== Problem details ==
Your answer should consist solely of the lines from the one holding "U3: PIC12F675 -> PIC12F683" through the final line of the entries, reproduced exactly and without pictures.

Structured diff data:
____

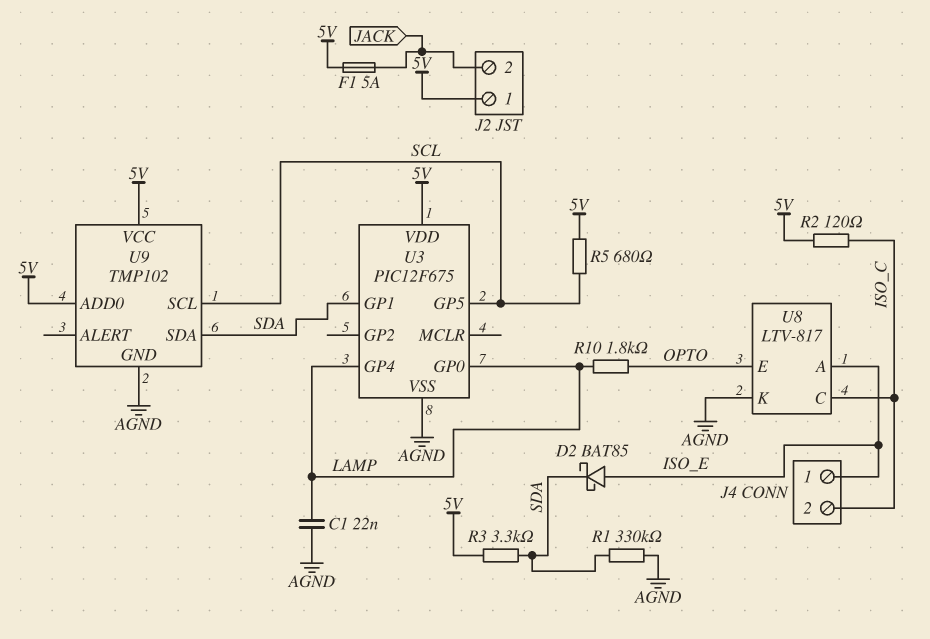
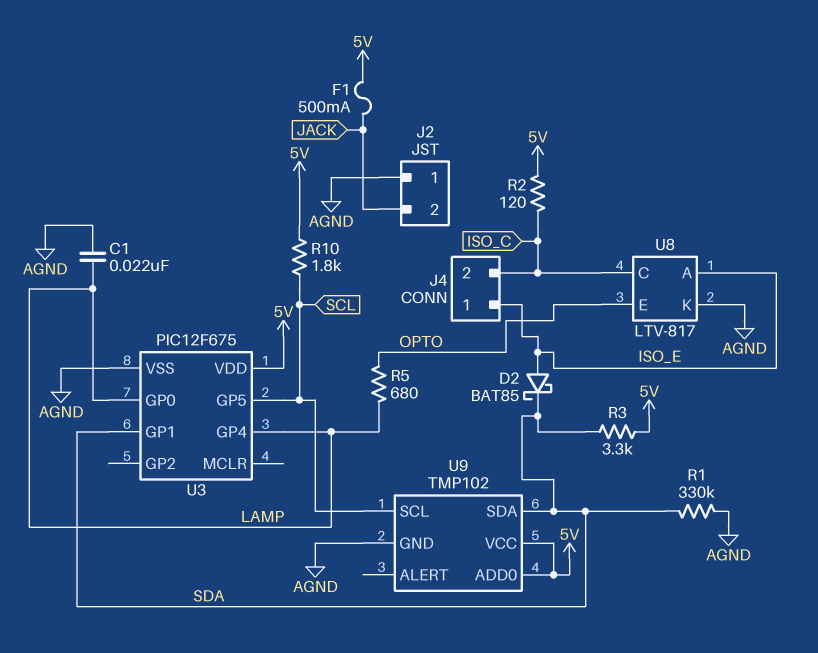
F1: 5A (5V, JACK) -> 500mA (5V, JACK)
J2 pin 1: 5V -> AGND
R5: 680 (5V, SCL) -> 680 (LAMP, OPTO)
R10: 1.8k (LAMP, OPTO) -> 1.8k (5V, SCL)

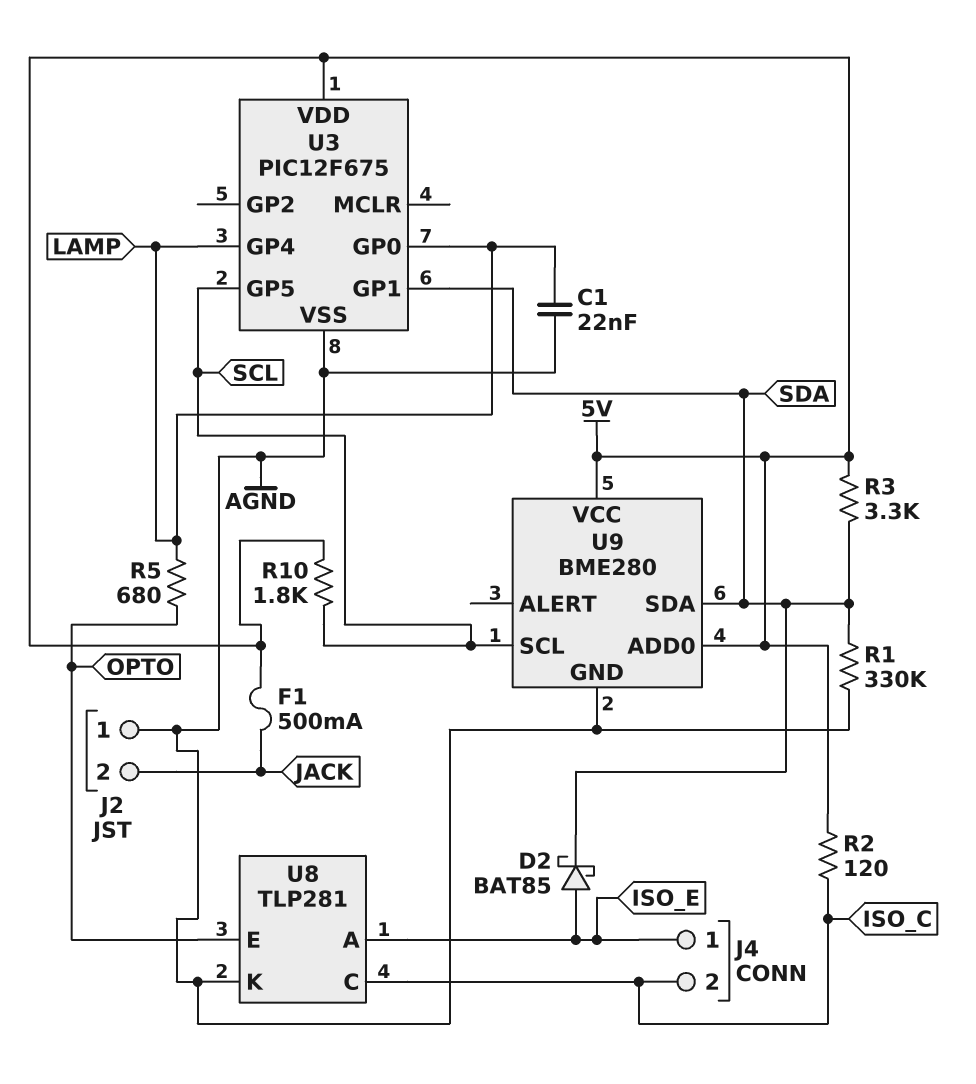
U8: LTV-817 -> TLP281
U9: TMP102 -> BME280

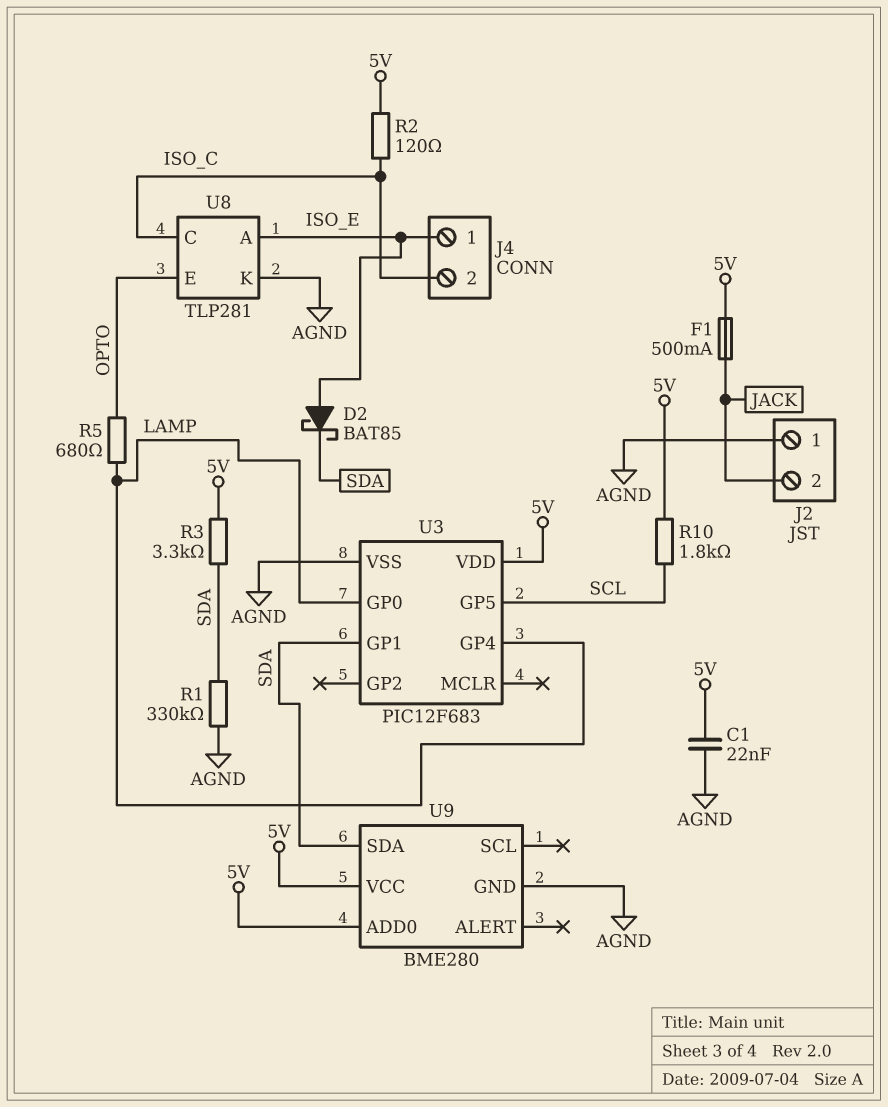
C1: 22nF (AGND, LAMP) -> 22nF (5V, AGND)
U3: PIC12F675 -> PIC12F683
U9 pin SCL: SCL -> none

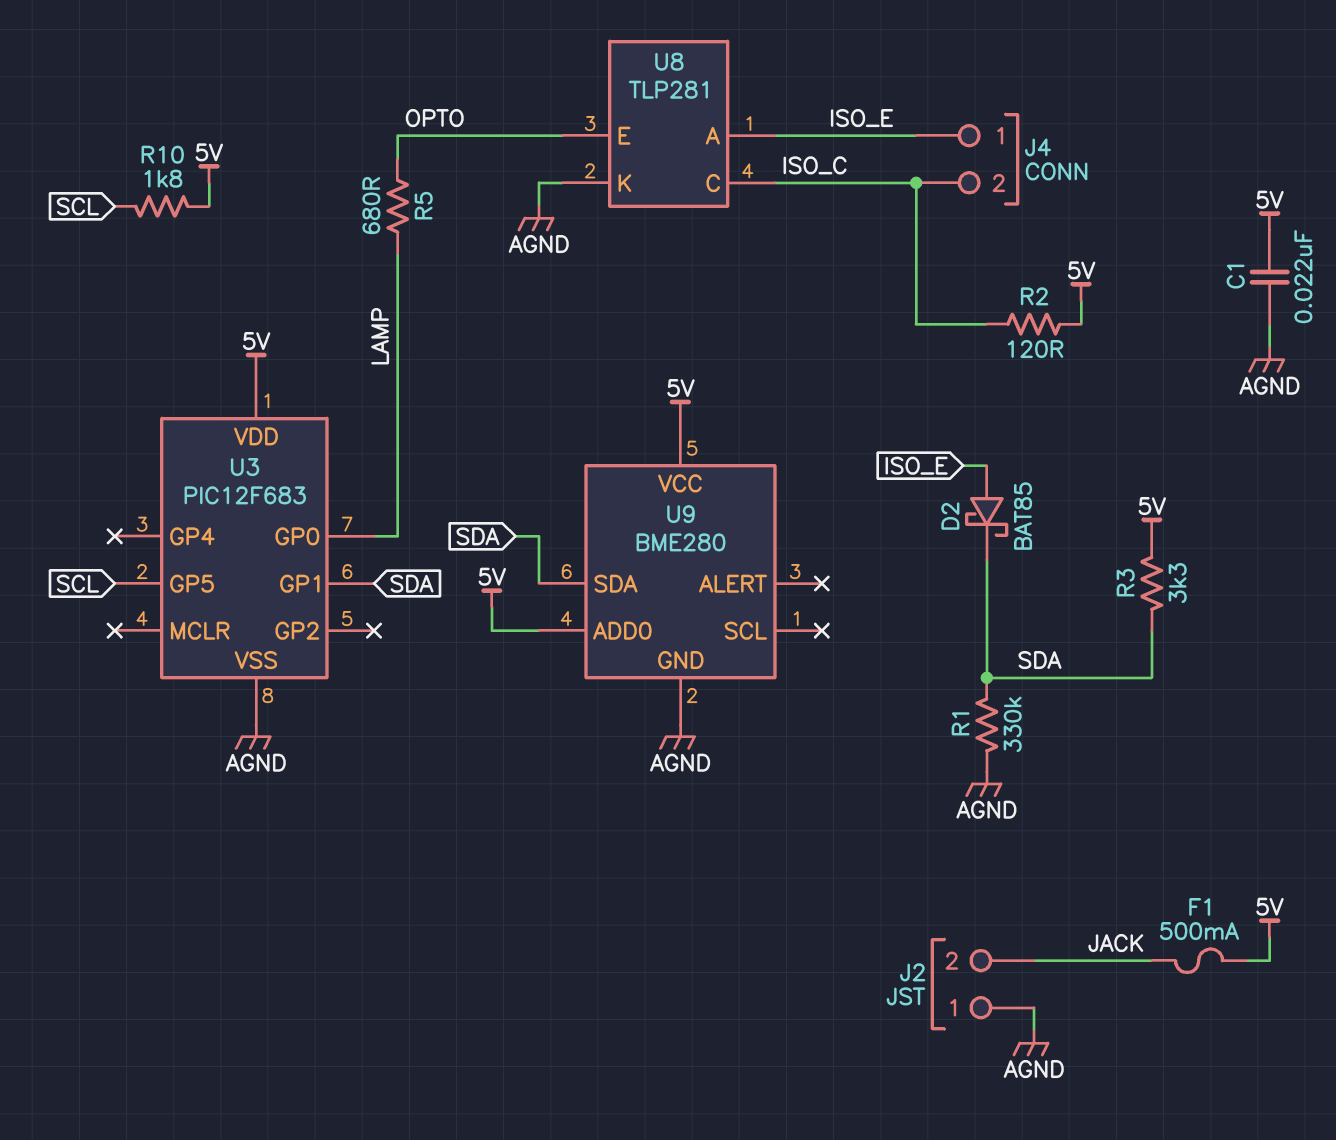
U3 pin GP4: LAMP -> none

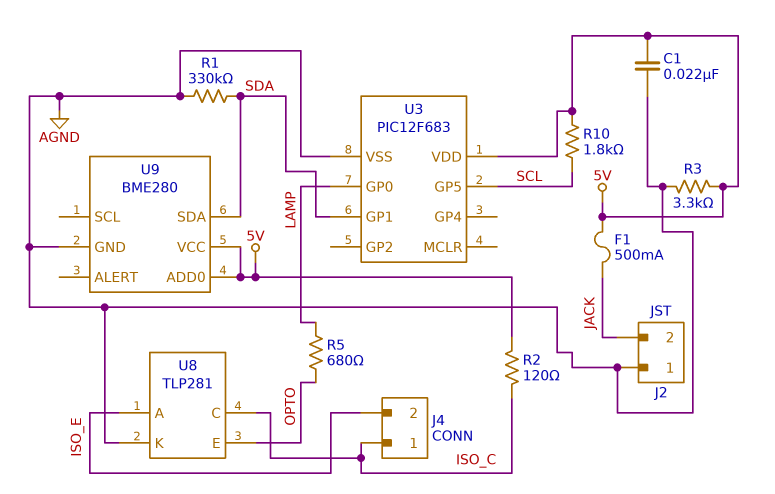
D2: schottky BAT85 (A ISO_E, K SDA) -> none
J4 pin 1: ISO_E -> ISO_C
J4 pin 2: ISO_C -> ISO_E
R3: 3.3k (5V, SDA) -> 3.3k (5V, AGND)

____

== Solution to this task ==
U3: PIC12F675 -> PIC12F683
U9 pin SCL: SCL -> none

U3 pin GP4: LAMP -> none

D2: schottky BAT85 (A ISO_E, K SDA) -> none
J4 pin 1: ISO_E -> ISO_C
J4 pin 2: ISO_C -> ISO_E
R3: 3.3k (5V, SDA) -> 3.3k (5V, AGND)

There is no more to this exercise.